= What to do =
An exact transcription is needed, starting at the line containing "camera: 125 degrees right, 15 degrees up" and running through the last line of the records, with every picture left out.

Entries shown Block Start

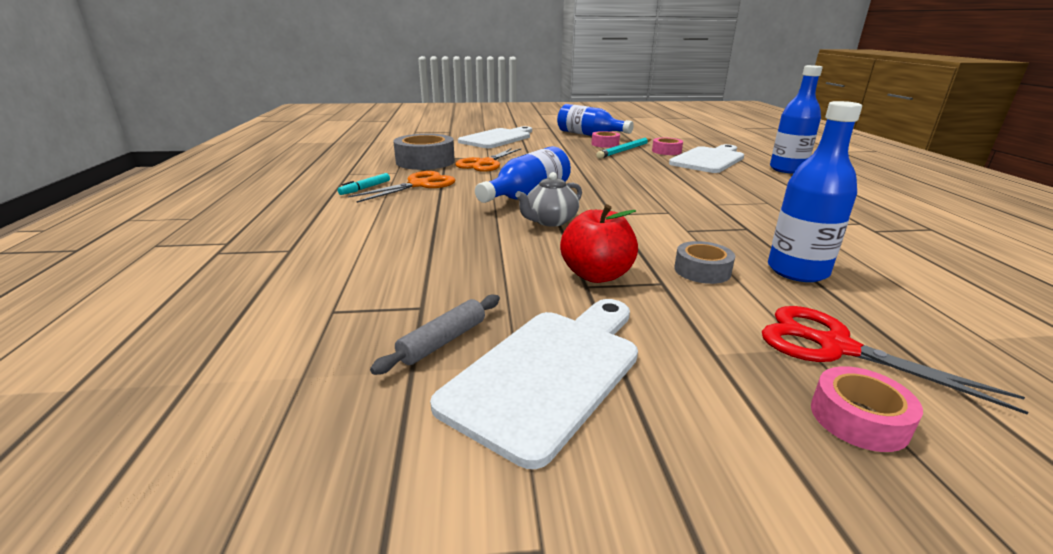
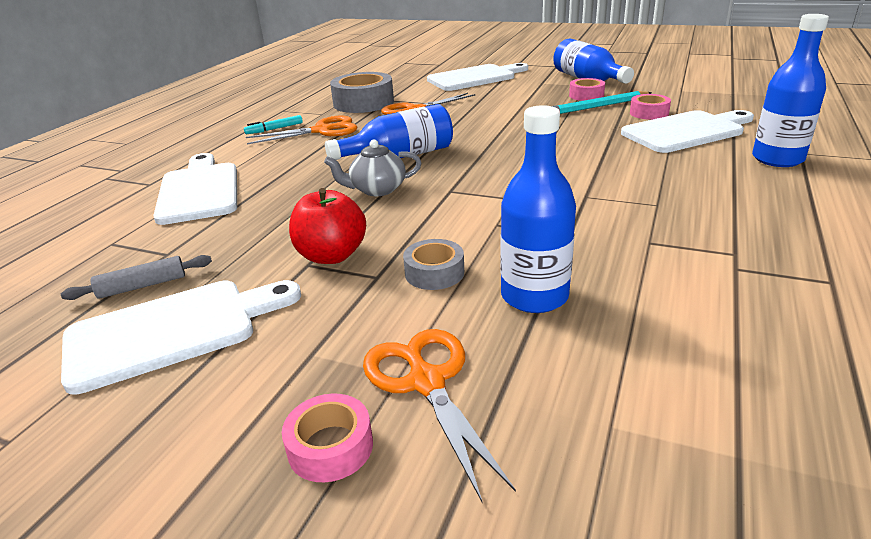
camera: 30 degrees right, 5 degrees up
red scissors [762,306,1029,414] -> orange scissors [363,329,516,502]
none -> white cutting board [153,153,237,225]

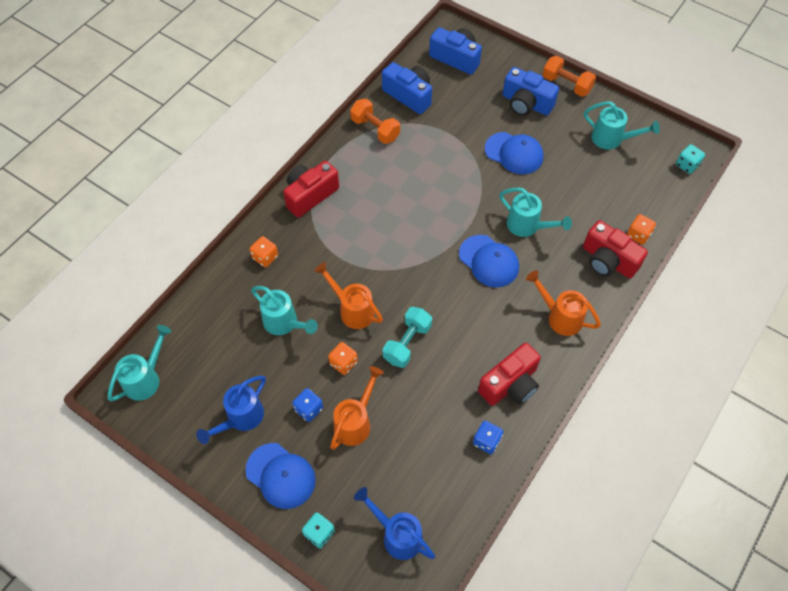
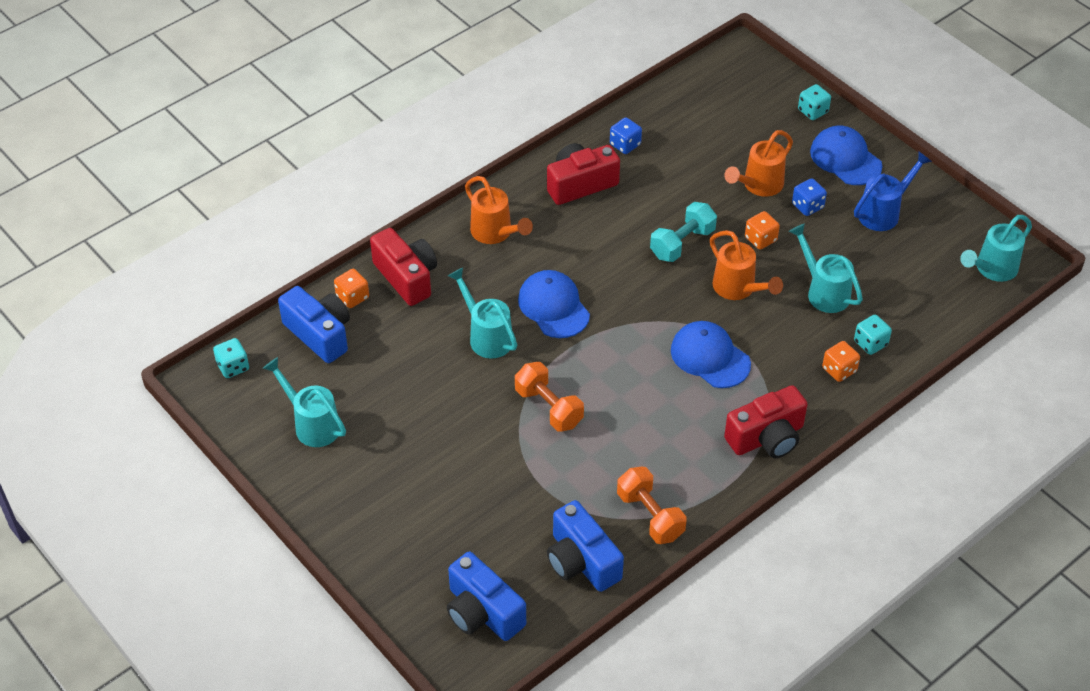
camera: 165 degrees left, 10 degrees down
blue watering can [354,487,435,560] -> none
blue cap [485,132,543,174] -> blue cap moved to [671,321,751,388]
blue camera [503,67,559,116] -> blue camera moved to [278,286,350,363]
orange dumbbell [543,56,596,97] -> orange dumbbell moved to [515,362,584,432]
none -> turquoise dice [854,315,892,355]

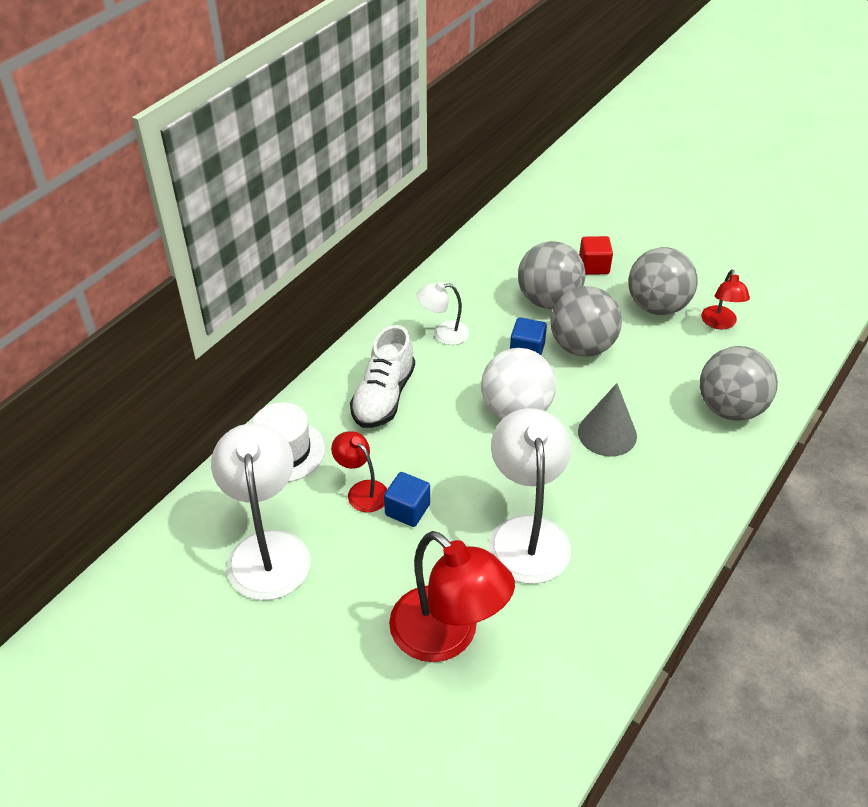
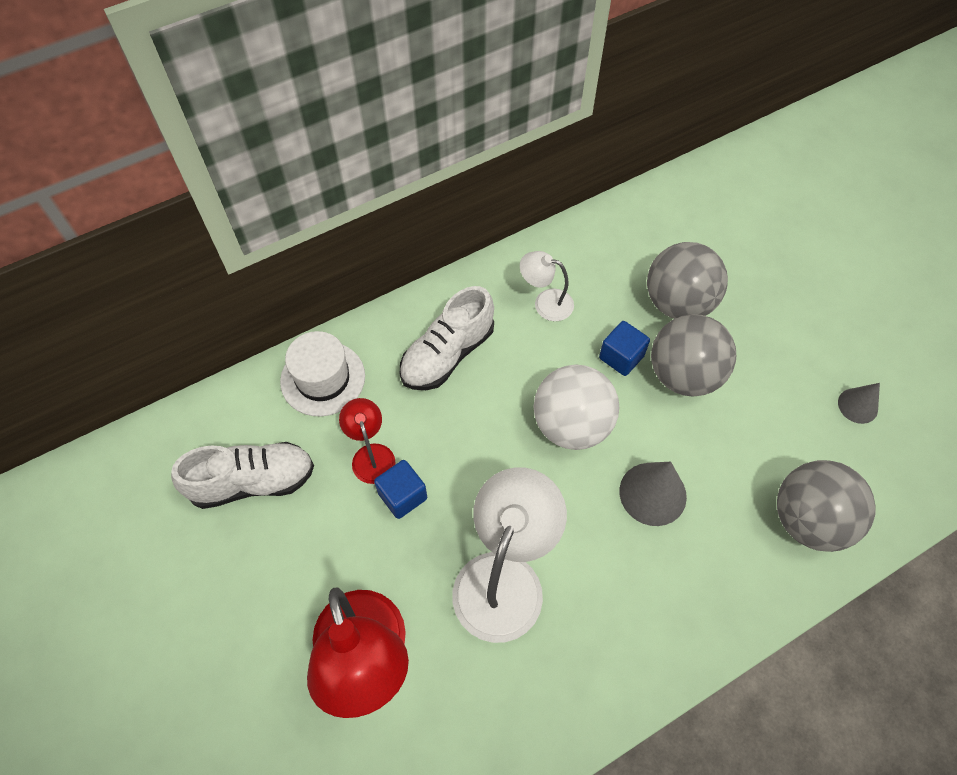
camera: 25 degrees right, 15 degrees up
white lamp [211,423,310,600] -> white shoe [171,442,314,509]
red cube [579,236,613,275] -> none
grey ball [628,247,697,315] -> none
red lamp [701,270,750,329] -> grey cone [838,383,880,424]

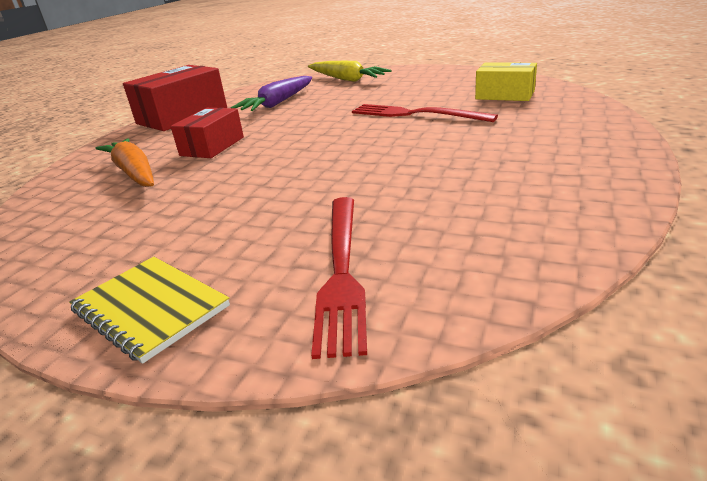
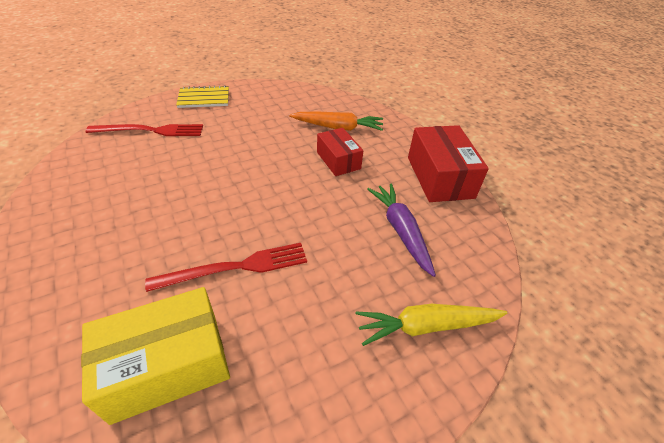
camera: 125 degrees right, 15 degrees up
red fork [311,197,367,359] -> red fork turned 135 degrees clockwise [85,124,203,136]
yellow box [475,63,537,101] -> yellow box [81,287,230,425], size x1.59

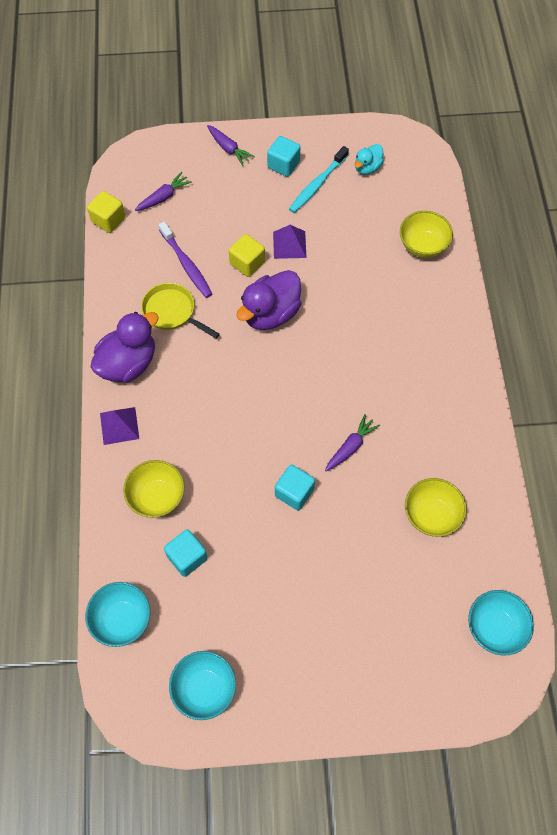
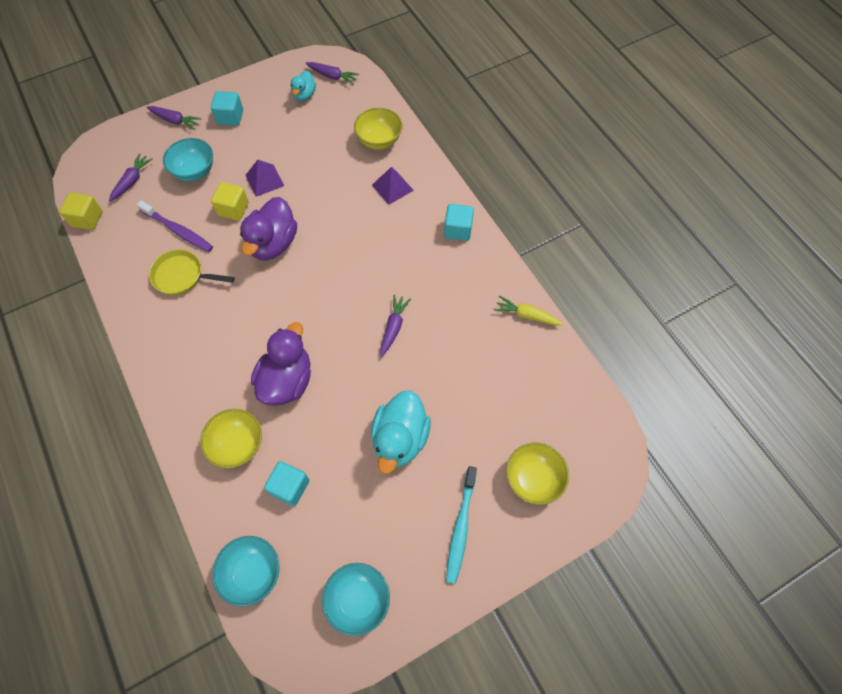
camera: 25 degrees left, 0 degrees up
purple duck [90,312,159,383] -> purple duck moved to [251,322,311,406]
purple pyramid [100,407,139,445] -> purple pyramid moved to [372,167,414,205]
turquoise cube [275,465,315,511] -> turquoise cube moved to [444,204,474,241]
turquoise toothbrush [289,146,349,213] -> turquoise toothbrush moved to [446,466,477,584]
yellow bowl [405,478,467,537] -> yellow bowl moved to [506,443,569,505]
turquoise bowl [468,590,534,656] -> turquoise bowl moved to [163,138,213,181]
none -> purple carrot [305,62,359,84]
none -> turquoise duck [371,390,431,474]
none -> yellow carrot [494,296,563,326]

Entries shown Block End

= Exercise response =
camera: 125 degrees right, 15 degrees up
red fork [311,197,367,359] -> red fork turned 135 degrees clockwise [85,124,203,136]
yellow box [475,63,537,101] -> yellow box [81,287,230,425], size x1.59

camera: 25 degrees left, 0 degrees up
purple duck [90,312,159,383] -> purple duck moved to [251,322,311,406]
purple pyramid [100,407,139,445] -> purple pyramid moved to [372,167,414,205]
turquoise cube [275,465,315,511] -> turquoise cube moved to [444,204,474,241]
turquoise toothbrush [289,146,349,213] -> turquoise toothbrush moved to [446,466,477,584]
yellow bowl [405,478,467,537] -> yellow bowl moved to [506,443,569,505]
turquoise bowl [468,590,534,656] -> turquoise bowl moved to [163,138,213,181]
none -> purple carrot [305,62,359,84]
none -> turquoise duck [371,390,431,474]
none -> yellow carrot [494,296,563,326]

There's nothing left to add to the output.